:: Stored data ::
════
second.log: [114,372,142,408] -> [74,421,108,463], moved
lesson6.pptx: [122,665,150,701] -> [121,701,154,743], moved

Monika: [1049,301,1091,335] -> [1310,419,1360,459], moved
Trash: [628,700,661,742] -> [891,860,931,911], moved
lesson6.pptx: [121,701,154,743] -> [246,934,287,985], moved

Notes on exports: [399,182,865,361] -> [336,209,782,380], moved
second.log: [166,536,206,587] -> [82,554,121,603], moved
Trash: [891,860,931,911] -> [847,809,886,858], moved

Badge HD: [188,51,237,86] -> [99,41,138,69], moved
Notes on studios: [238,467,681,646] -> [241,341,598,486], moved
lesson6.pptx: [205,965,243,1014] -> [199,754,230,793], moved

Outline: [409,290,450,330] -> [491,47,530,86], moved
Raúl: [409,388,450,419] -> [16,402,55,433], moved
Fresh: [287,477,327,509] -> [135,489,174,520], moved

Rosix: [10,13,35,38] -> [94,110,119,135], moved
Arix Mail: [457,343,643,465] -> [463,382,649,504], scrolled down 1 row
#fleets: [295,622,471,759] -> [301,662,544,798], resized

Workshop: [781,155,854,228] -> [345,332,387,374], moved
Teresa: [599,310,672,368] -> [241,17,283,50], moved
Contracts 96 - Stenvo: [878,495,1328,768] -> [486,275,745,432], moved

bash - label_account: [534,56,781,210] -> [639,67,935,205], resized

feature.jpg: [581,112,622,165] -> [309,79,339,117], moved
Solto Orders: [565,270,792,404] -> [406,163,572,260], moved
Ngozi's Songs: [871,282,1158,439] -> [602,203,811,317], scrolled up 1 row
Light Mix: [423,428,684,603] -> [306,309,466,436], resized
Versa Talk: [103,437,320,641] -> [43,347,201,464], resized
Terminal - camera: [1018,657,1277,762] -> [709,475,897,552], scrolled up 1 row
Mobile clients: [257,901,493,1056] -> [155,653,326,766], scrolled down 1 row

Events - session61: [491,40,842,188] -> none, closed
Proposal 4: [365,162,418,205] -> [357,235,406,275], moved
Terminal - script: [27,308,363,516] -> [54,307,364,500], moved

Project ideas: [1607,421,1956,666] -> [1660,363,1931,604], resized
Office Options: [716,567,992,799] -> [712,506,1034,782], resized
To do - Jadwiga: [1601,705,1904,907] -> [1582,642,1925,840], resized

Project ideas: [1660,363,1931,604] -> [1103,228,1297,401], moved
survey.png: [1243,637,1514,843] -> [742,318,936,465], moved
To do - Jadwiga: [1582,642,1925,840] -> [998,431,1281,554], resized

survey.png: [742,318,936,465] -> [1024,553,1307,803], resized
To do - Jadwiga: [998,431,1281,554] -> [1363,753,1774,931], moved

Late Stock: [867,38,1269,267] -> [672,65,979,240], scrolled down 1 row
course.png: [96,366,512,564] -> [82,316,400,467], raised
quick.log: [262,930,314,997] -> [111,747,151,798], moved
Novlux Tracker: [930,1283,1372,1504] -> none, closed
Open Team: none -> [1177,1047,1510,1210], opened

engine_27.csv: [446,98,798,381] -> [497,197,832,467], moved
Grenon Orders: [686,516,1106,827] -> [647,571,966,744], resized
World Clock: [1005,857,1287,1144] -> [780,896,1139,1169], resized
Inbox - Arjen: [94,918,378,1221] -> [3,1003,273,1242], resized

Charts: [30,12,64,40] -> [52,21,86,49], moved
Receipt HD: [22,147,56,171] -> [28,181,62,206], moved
════
:: TASK OBJECTIVE ::
Your answer should be the exact lines above from the one with "Arix Mail: [457,343,643,465]" through the one with "World Clock: [1005,857,1287,1144]", both included, and nothing besides.

:: EXERCISE RESPONSE ::
Arix Mail: [457,343,643,465] -> [463,382,649,504], scrolled down 1 row
#fleets: [295,622,471,759] -> [301,662,544,798], resized

Workshop: [781,155,854,228] -> [345,332,387,374], moved
Teresa: [599,310,672,368] -> [241,17,283,50], moved
Contracts 96 - Stenvo: [878,495,1328,768] -> [486,275,745,432], moved

bash - label_account: [534,56,781,210] -> [639,67,935,205], resized

feature.jpg: [581,112,622,165] -> [309,79,339,117], moved
Solto Orders: [565,270,792,404] -> [406,163,572,260], moved
Ngozi's Songs: [871,282,1158,439] -> [602,203,811,317], scrolled up 1 row
Light Mix: [423,428,684,603] -> [306,309,466,436], resized
Versa Talk: [103,437,320,641] -> [43,347,201,464], resized
Terminal - camera: [1018,657,1277,762] -> [709,475,897,552], scrolled up 1 row
Mobile clients: [257,901,493,1056] -> [155,653,326,766], scrolled down 1 row

Events - session61: [491,40,842,188] -> none, closed
Proposal 4: [365,162,418,205] -> [357,235,406,275], moved
Terminal - script: [27,308,363,516] -> [54,307,364,500], moved

Project ideas: [1607,421,1956,666] -> [1660,363,1931,604], resized
Office Options: [716,567,992,799] -> [712,506,1034,782], resized
To do - Jadwiga: [1601,705,1904,907] -> [1582,642,1925,840], resized

Project ideas: [1660,363,1931,604] -> [1103,228,1297,401], moved
survey.png: [1243,637,1514,843] -> [742,318,936,465], moved
To do - Jadwiga: [1582,642,1925,840] -> [998,431,1281,554], resized

survey.png: [742,318,936,465] -> [1024,553,1307,803], resized
To do - Jadwiga: [998,431,1281,554] -> [1363,753,1774,931], moved

Late Stock: [867,38,1269,267] -> [672,65,979,240], scrolled down 1 row
course.png: [96,366,512,564] -> [82,316,400,467], raised
quick.log: [262,930,314,997] -> [111,747,151,798], moved
Novlux Tracker: [930,1283,1372,1504] -> none, closed
Open Team: none -> [1177,1047,1510,1210], opened

engine_27.csv: [446,98,798,381] -> [497,197,832,467], moved
Grenon Orders: [686,516,1106,827] -> [647,571,966,744], resized
World Clock: [1005,857,1287,1144] -> [780,896,1139,1169], resized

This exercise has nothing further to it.